<<<<
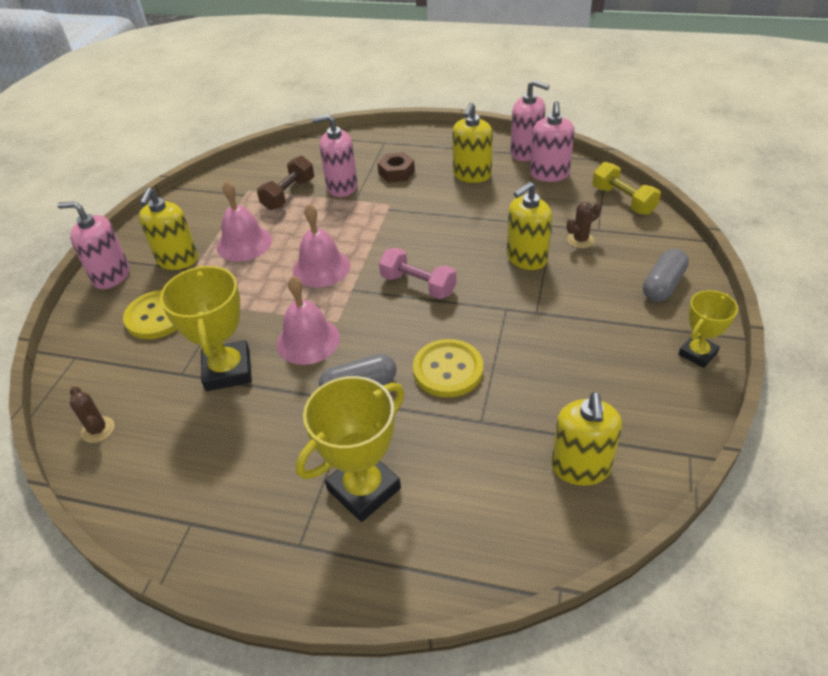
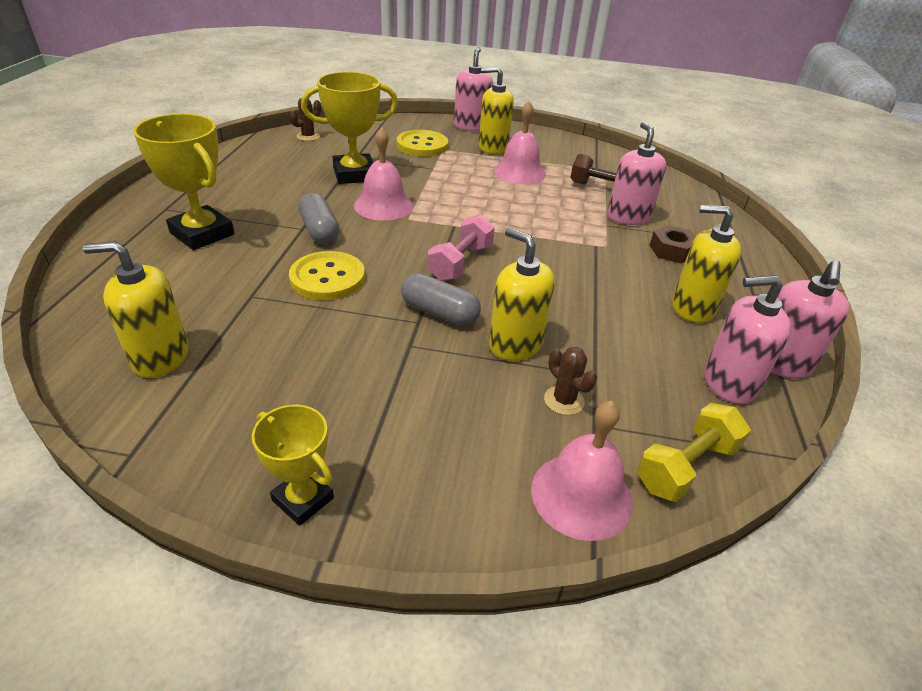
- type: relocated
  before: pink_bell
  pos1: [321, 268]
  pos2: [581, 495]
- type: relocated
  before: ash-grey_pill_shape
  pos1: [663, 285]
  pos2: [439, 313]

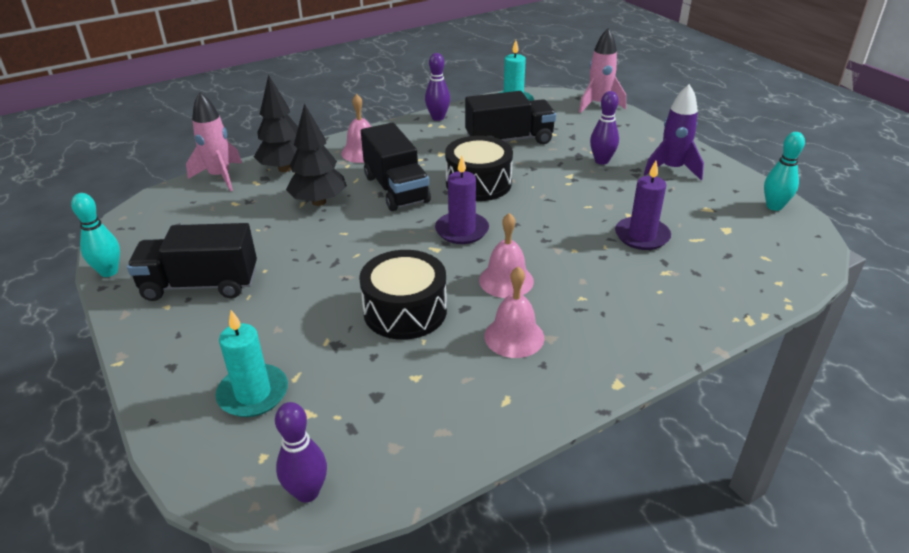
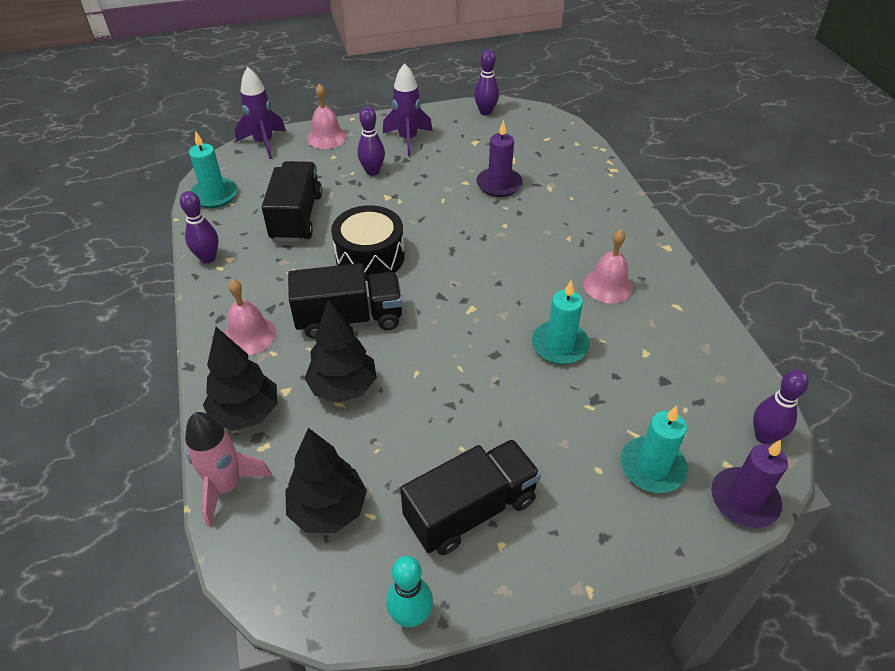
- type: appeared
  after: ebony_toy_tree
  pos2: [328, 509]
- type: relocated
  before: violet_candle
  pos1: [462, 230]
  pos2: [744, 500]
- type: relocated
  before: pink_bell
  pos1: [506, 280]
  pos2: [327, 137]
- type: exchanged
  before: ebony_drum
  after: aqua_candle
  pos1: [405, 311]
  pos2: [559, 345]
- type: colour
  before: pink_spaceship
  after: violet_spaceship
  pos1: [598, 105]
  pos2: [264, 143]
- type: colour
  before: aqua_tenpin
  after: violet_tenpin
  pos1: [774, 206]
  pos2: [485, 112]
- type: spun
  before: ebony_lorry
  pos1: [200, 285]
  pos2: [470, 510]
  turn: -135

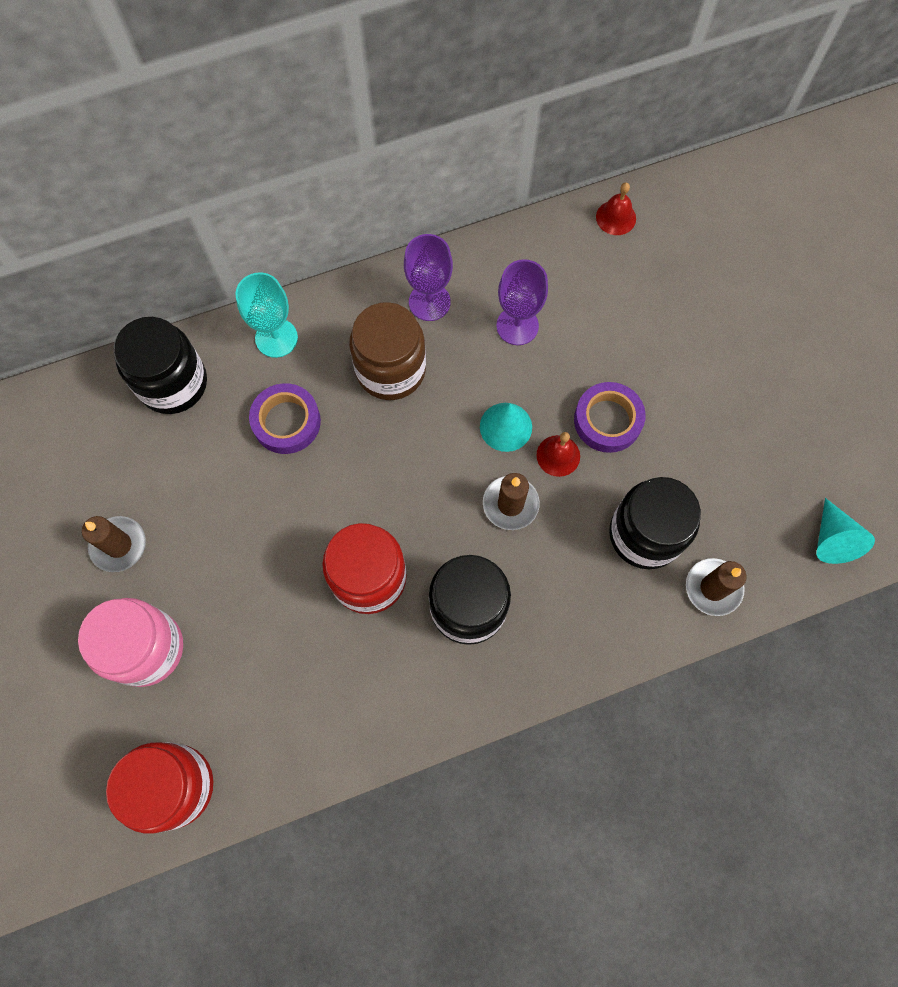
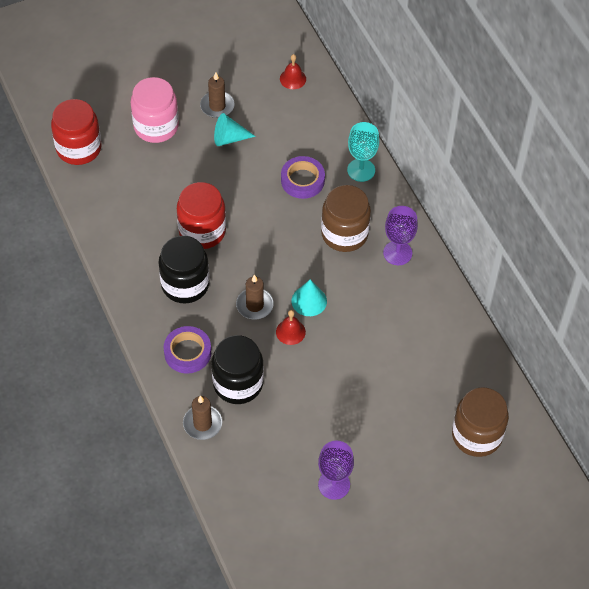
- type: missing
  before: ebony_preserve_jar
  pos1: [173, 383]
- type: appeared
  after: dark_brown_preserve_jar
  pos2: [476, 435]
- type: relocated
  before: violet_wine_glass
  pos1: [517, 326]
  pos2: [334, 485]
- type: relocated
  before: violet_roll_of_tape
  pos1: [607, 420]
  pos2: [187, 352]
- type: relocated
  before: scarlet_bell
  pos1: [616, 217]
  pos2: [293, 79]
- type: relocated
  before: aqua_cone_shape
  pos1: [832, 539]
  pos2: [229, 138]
>>>>
### WHAT IS EXPECTED
Repeat exactly the lines from the first line of the records above through the line containing "pos1: [517, 326]", leaving out the pictures.

### TASK RESPONSE
- type: relocated
  before: pink_bell
  pos1: [321, 268]
  pos2: [581, 495]
- type: relocated
  before: ash-grey_pill_shape
  pos1: [663, 285]
  pos2: [439, 313]

- type: appeared
  after: ebony_toy_tree
  pos2: [328, 509]
- type: relocated
  before: violet_candle
  pos1: [462, 230]
  pos2: [744, 500]
- type: relocated
  before: pink_bell
  pos1: [506, 280]
  pos2: [327, 137]
- type: exchanged
  before: ebony_drum
  after: aqua_candle
  pos1: [405, 311]
  pos2: [559, 345]
- type: colour
  before: pink_spaceship
  after: violet_spaceship
  pos1: [598, 105]
  pos2: [264, 143]
- type: colour
  before: aqua_tenpin
  after: violet_tenpin
  pos1: [774, 206]
  pos2: [485, 112]
- type: spun
  before: ebony_lorry
  pos1: [200, 285]
  pos2: [470, 510]
  turn: -135

- type: missing
  before: ebony_preserve_jar
  pos1: [173, 383]
- type: appeared
  after: dark_brown_preserve_jar
  pos2: [476, 435]
- type: relocated
  before: violet_wine_glass
  pos1: [517, 326]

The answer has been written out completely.